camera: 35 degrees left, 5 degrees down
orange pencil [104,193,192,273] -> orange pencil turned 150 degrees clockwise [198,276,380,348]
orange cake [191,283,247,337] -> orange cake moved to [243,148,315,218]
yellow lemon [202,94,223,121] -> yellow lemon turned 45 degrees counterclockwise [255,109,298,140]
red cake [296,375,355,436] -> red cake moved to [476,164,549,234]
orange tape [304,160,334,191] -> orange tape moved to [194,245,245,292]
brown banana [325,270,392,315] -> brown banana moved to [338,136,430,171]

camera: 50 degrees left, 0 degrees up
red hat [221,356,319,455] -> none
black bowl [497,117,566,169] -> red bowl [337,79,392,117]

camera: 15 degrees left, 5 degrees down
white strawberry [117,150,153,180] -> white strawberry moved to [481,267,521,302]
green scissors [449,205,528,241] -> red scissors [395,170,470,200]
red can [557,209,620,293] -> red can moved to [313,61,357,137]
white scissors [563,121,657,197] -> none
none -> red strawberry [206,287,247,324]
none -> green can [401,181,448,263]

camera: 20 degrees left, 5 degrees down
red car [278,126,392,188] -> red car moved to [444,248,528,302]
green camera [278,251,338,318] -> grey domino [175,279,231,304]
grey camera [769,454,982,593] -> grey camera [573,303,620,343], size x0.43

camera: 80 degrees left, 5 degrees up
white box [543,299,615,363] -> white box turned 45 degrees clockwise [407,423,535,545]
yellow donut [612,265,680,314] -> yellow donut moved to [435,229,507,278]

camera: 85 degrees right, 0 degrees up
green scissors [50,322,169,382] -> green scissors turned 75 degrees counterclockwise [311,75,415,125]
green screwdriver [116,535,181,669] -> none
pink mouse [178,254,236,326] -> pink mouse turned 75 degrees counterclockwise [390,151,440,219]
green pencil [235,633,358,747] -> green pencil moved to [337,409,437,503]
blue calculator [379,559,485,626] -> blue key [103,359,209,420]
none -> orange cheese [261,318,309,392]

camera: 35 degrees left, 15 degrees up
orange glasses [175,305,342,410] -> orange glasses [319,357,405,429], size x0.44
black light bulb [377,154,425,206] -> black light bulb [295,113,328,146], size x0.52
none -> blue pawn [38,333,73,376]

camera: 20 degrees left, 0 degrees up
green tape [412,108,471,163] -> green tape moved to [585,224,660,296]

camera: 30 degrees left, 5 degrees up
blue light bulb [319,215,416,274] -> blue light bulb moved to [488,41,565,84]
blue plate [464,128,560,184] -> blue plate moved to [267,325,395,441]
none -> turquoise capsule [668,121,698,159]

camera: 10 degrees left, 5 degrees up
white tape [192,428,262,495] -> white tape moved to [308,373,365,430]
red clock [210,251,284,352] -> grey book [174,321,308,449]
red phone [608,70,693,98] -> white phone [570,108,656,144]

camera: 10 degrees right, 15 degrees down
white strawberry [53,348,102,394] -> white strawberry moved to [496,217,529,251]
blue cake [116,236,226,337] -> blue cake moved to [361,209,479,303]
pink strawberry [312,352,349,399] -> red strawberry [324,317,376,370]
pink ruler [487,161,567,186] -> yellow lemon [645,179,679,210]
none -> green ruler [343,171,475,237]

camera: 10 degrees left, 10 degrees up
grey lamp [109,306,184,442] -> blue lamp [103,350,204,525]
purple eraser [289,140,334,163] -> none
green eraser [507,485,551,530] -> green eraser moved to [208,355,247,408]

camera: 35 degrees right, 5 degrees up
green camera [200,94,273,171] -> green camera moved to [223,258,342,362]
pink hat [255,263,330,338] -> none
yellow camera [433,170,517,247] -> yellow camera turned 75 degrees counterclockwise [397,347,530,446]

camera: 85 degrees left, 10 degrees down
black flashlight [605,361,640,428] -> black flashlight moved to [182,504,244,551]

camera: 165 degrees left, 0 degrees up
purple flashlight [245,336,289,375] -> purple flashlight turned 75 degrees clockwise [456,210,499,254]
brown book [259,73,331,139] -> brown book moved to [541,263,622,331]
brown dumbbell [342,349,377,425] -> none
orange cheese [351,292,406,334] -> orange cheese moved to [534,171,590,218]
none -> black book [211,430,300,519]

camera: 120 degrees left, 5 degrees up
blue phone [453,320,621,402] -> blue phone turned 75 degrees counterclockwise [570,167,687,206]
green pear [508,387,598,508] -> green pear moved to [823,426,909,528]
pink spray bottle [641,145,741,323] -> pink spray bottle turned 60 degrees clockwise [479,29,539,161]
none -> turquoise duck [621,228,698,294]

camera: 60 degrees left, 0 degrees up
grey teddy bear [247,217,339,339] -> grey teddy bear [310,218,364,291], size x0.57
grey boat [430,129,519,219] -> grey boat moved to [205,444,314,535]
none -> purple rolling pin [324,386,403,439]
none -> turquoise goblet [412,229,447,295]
_____
→ What to work on:
Give the number of lines in the records that contain the word "lemon", and write nothing else.

→ Response to this exercise:
2